__WORK ITEM__.
Leave out the images and return all the data word for word.

#####

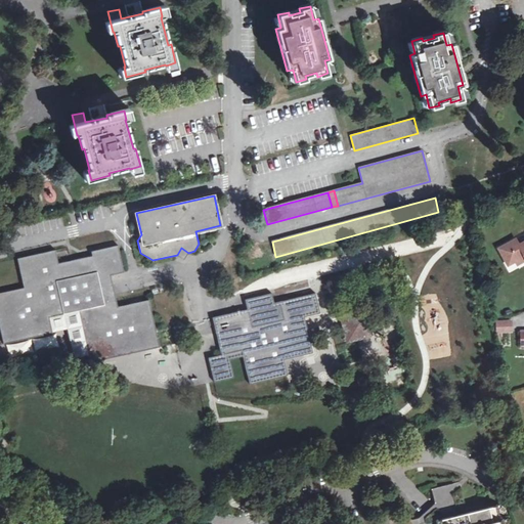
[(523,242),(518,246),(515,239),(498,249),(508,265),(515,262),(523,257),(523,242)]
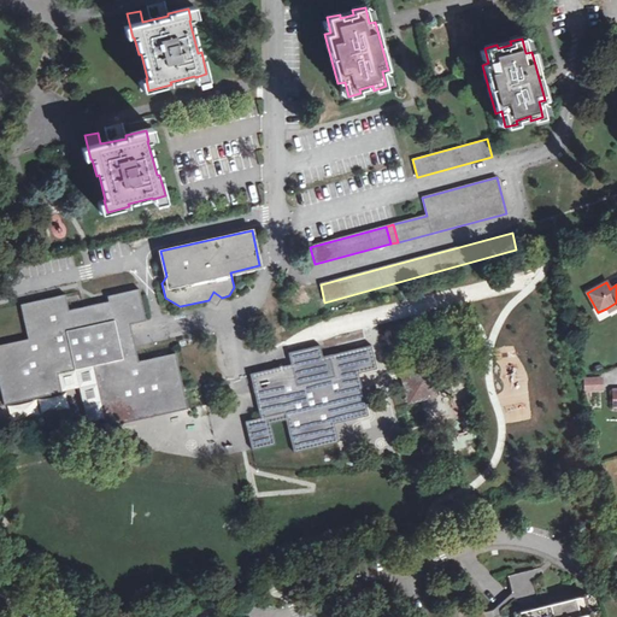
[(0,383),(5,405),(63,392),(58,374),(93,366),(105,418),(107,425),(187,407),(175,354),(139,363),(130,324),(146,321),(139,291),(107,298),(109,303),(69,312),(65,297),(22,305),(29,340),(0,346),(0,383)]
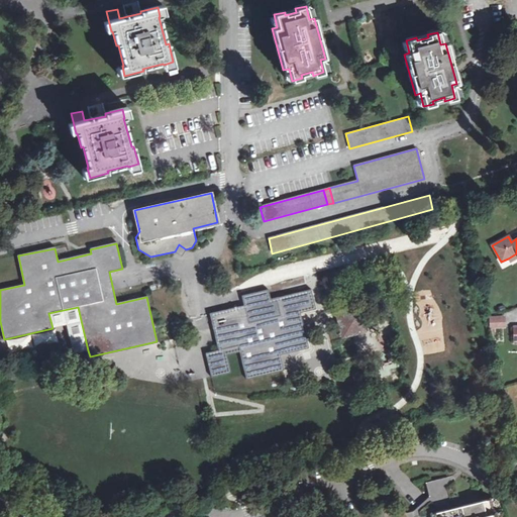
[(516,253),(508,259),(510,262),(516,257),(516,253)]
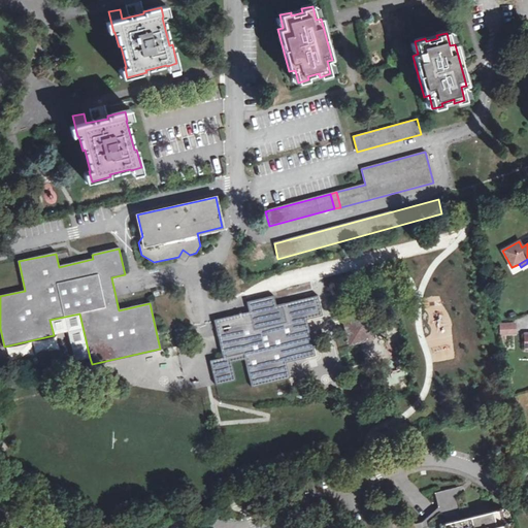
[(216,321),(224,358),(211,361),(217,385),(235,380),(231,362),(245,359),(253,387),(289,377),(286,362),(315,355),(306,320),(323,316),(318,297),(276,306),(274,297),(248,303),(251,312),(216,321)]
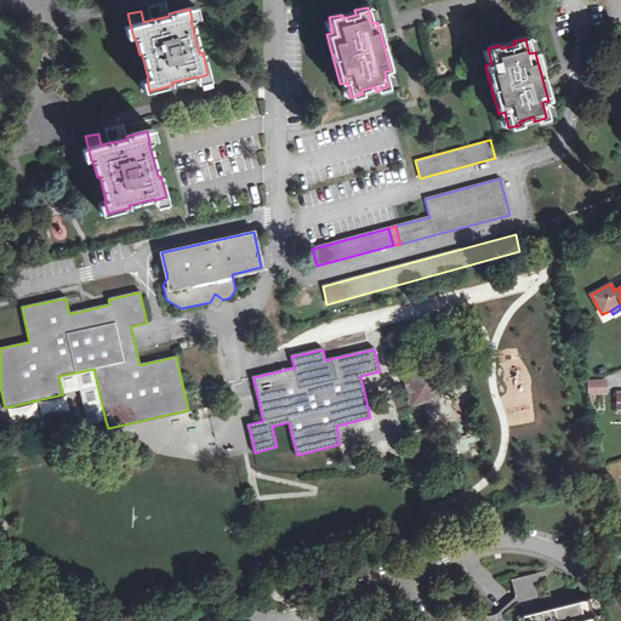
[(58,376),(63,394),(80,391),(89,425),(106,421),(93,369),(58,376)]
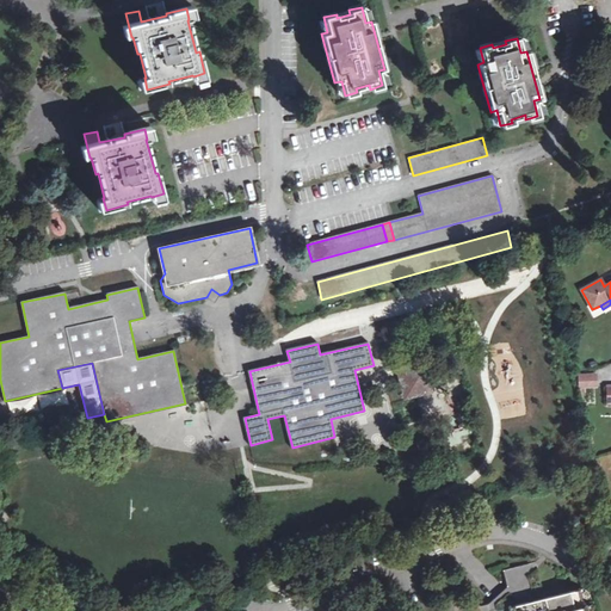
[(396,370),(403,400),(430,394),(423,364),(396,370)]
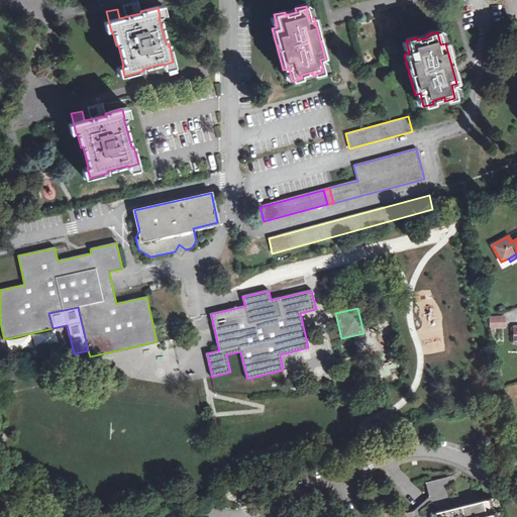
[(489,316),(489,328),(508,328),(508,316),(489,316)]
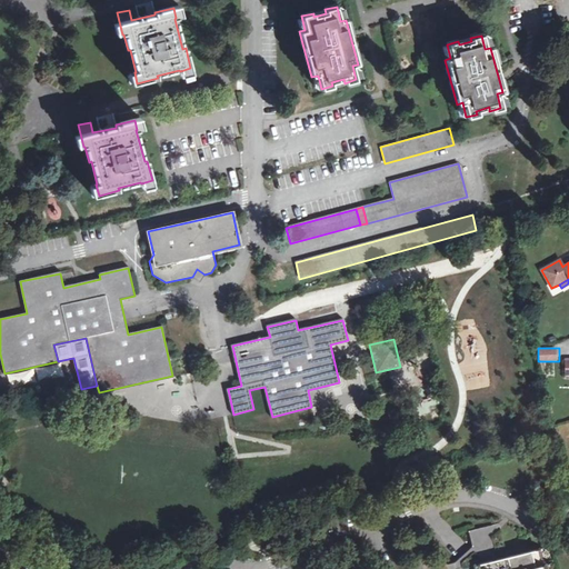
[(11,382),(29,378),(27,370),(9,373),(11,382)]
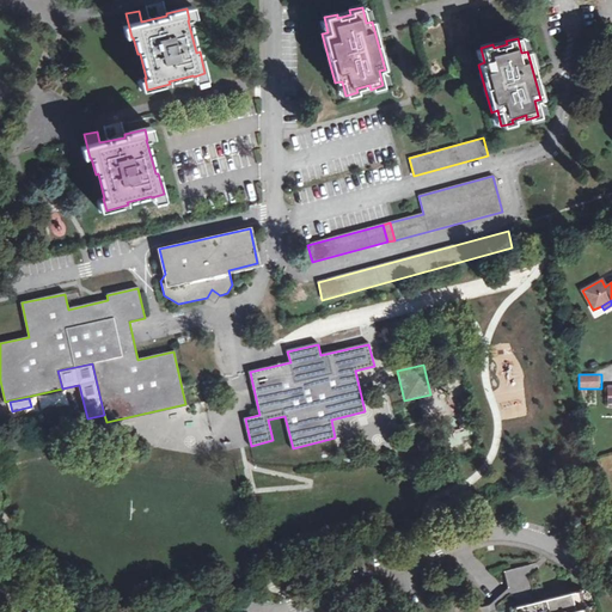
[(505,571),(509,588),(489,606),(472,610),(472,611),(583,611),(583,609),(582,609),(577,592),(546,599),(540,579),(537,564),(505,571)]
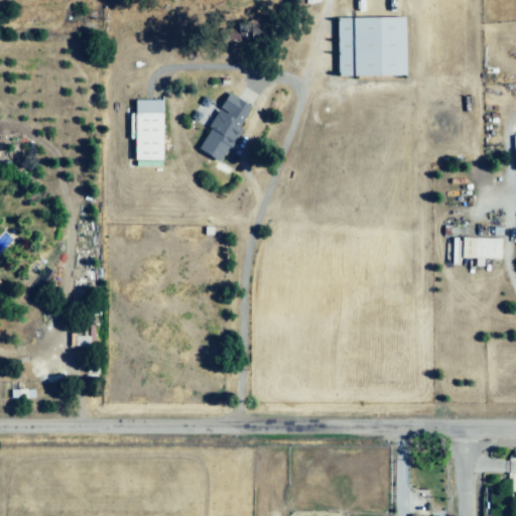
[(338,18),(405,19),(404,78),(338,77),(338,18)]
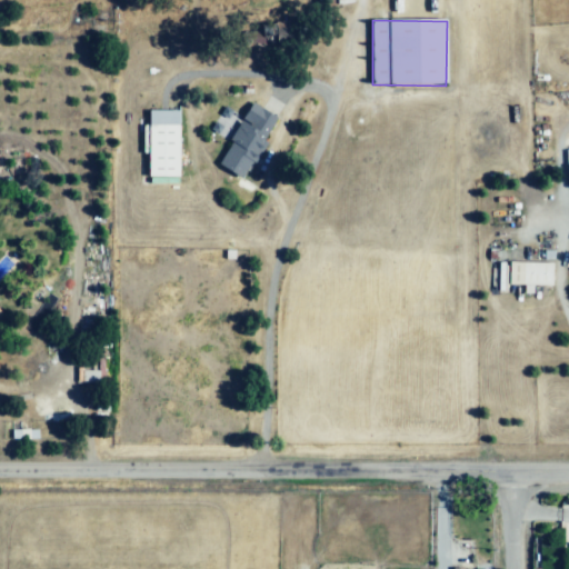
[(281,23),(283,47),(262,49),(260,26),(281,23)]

#####

__FINISHED EXERCISE__.
[(523,242),(518,246),(515,239),(498,249),(508,265),(515,262),(523,257),(523,242)]
[(0,383),(5,405),(63,392),(58,374),(93,366),(105,418),(107,425),(187,407),(175,354),(139,363),(130,324),(146,321),(139,291),(107,298),(109,303),(69,312),(65,297),(22,305),(29,340),(0,346),(0,383)]
[(516,253),(508,259),(510,262),(516,257),(516,253)]
[(216,321),(224,358),(211,361),(217,385),(235,380),(231,362),(245,359),(253,387),(289,377),(286,362),(315,355),(306,320),(323,316),(318,297),(276,306),(274,297),(248,303),(251,312),(216,321)]
[(58,376),(63,394),(80,391),(89,425),(106,421),(93,369),(58,376)]
[(396,370),(403,400),(430,394),(423,364),(396,370)]
[(489,316),(489,328),(508,328),(508,316),(489,316)]
[(11,382),(29,378),(27,370),(9,373),(11,382)]
[(505,571),(509,588),(489,606),(472,610),(472,611),(583,611),(583,609),(582,609),(577,592),(546,599),(540,579),(537,564),(505,571)]
[(338,18),(405,19),(404,78),(338,77),(338,18)]
[(281,23),(283,47),(262,49),(260,26),(281,23)]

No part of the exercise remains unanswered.